For the records that follow, restate each one word for word and leave the images behind.

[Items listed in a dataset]
BEGIN

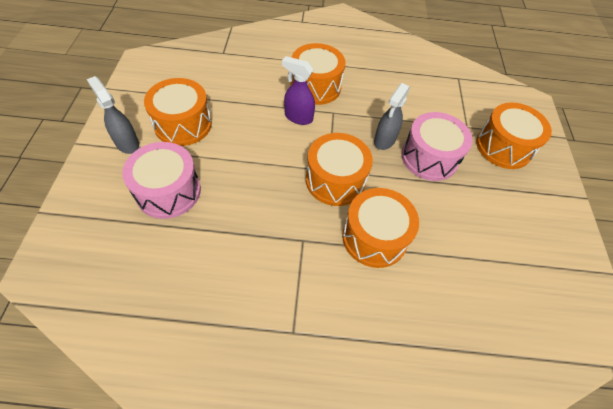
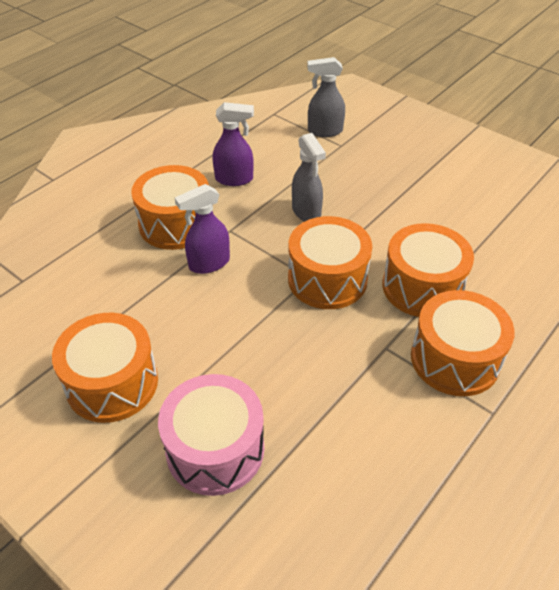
camera: 50 degrees left, 10 degrees down
grey spray bottle [87,76,139,154] -> grey spray bottle moved to [307,57,345,137]
pink drum [401,112,473,181] -> none
orange drum [476,102,552,169] -> orange drum moved to [411,290,515,396]
none -> purple spray bottle [213,102,254,186]

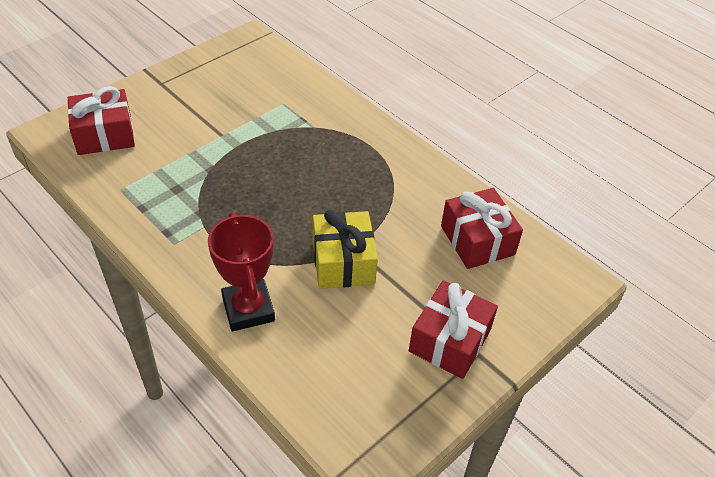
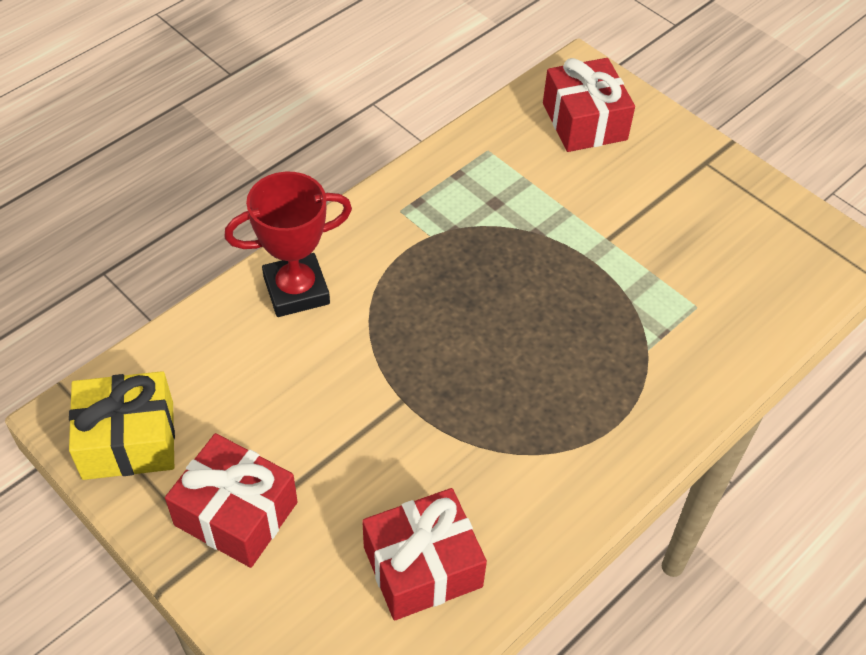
camera: 90 degrees right, 5 degrees up
yellow gift [313,210,378,289] -> yellow gift moved to [69,371,175,480]

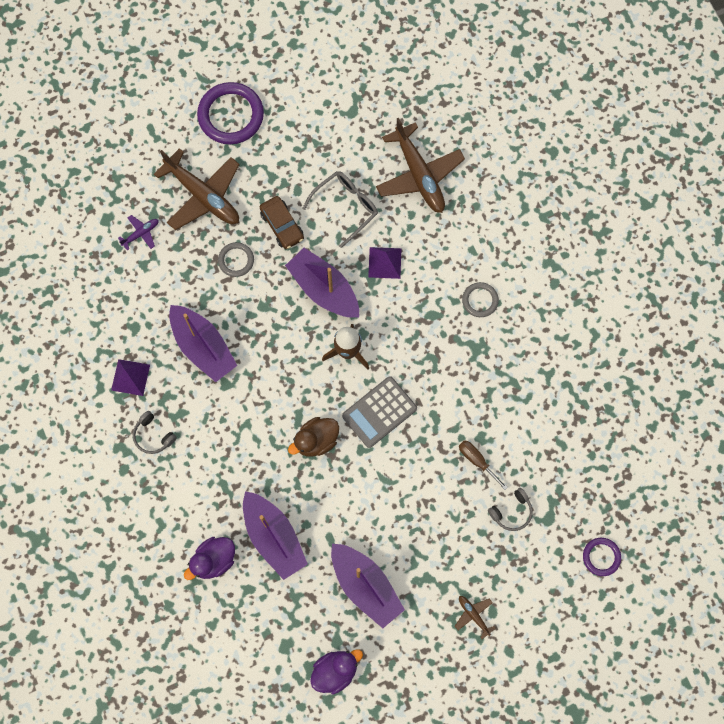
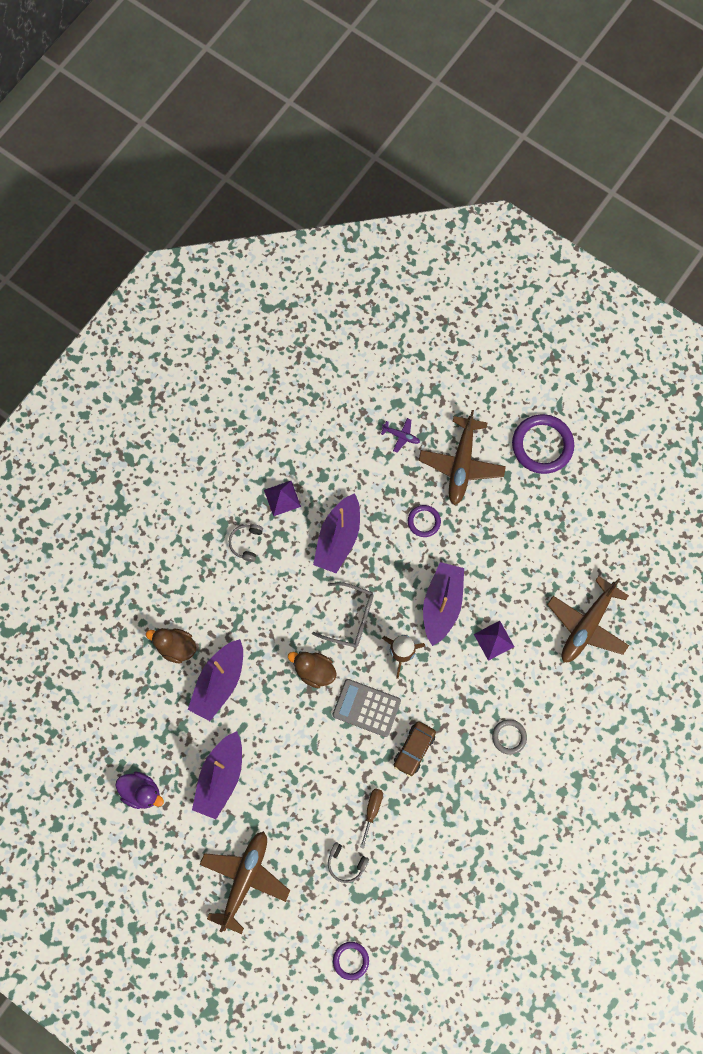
camera: 60 degrees right, 0 degrees up
purple duck [184,537,235,580] -> brown duck [146,628,196,664]
grey ring [218,242,254,277] -> purple ring [408,505,441,537]
brown car [260,196,304,249] -> brown car moved to [394,721,436,777]
grey glasses [302,171,378,248] -> grey glasses moved to [312,582,374,647]
brown plane [455,596,496,639] -> brown plane [199,831,290,934], size x2.27

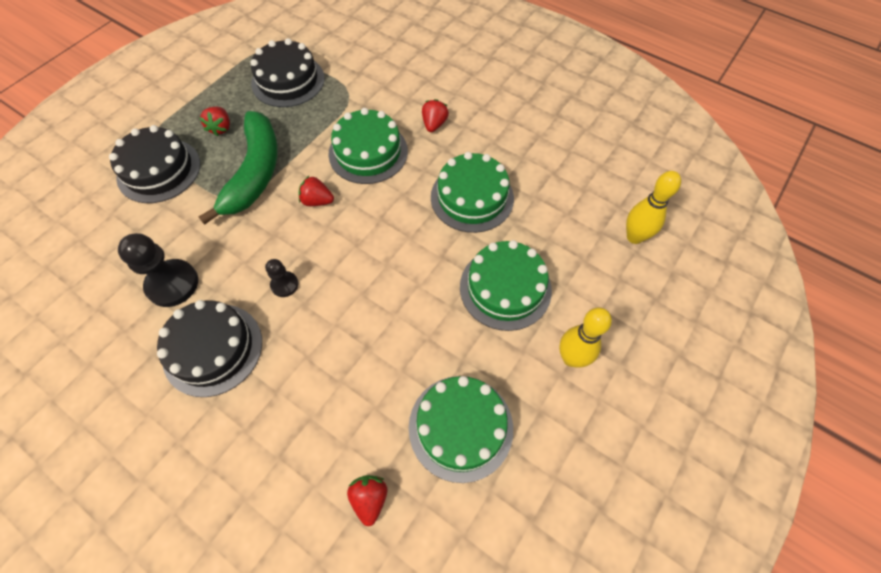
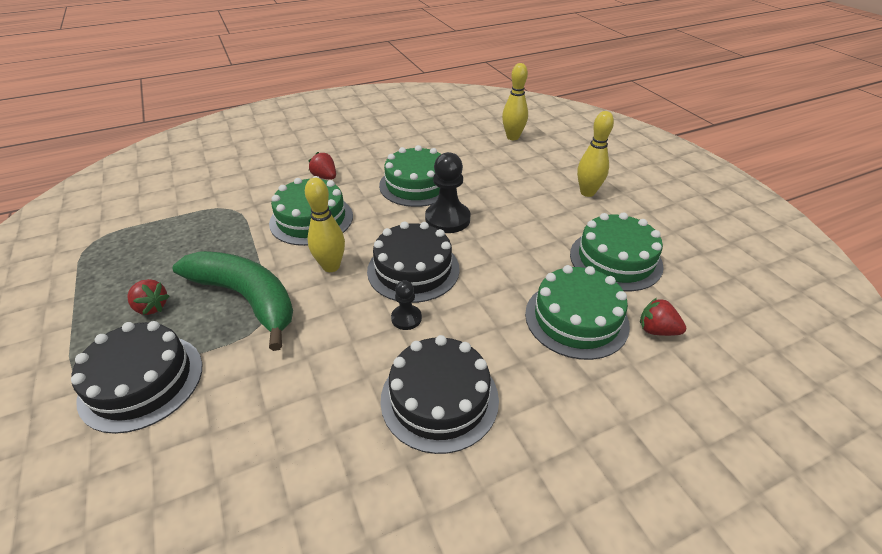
camera: 60 degrees left, 20 degrees down
black pawn [118,233,198,307] -> black pawn moved to [425,152,471,233]
black cake [250,38,325,107] -> black cake moved to [367,221,460,303]
red strawberry [299,176,334,206] -> yellow bowling pin [305,178,345,272]
green cake [460,240,552,331] -> green cake moved to [525,265,630,360]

END

TASK RESPONSE.
camera: 50 degrees left, 10 degrees down
grey spray bottle [87,76,139,154] -> grey spray bottle moved to [307,57,345,137]
pink drum [401,112,473,181] -> none
orange drum [476,102,552,169] -> orange drum moved to [411,290,515,396]
none -> purple spray bottle [213,102,254,186]

camera: 90 degrees right, 5 degrees up
yellow gift [313,210,378,289] -> yellow gift moved to [69,371,175,480]

camera: 60 degrees right, 0 degrees up
purple duck [184,537,235,580] -> brown duck [146,628,196,664]
grey ring [218,242,254,277] -> purple ring [408,505,441,537]
brown car [260,196,304,249] -> brown car moved to [394,721,436,777]
grey glasses [302,171,378,248] -> grey glasses moved to [312,582,374,647]
brown plane [455,596,496,639] -> brown plane [199,831,290,934], size x2.27

camera: 60 degrees left, 20 degrees down
black pawn [118,233,198,307] -> black pawn moved to [425,152,471,233]
black cake [250,38,325,107] -> black cake moved to [367,221,460,303]
red strawberry [299,176,334,206] -> yellow bowling pin [305,178,345,272]
green cake [460,240,552,331] -> green cake moved to [525,265,630,360]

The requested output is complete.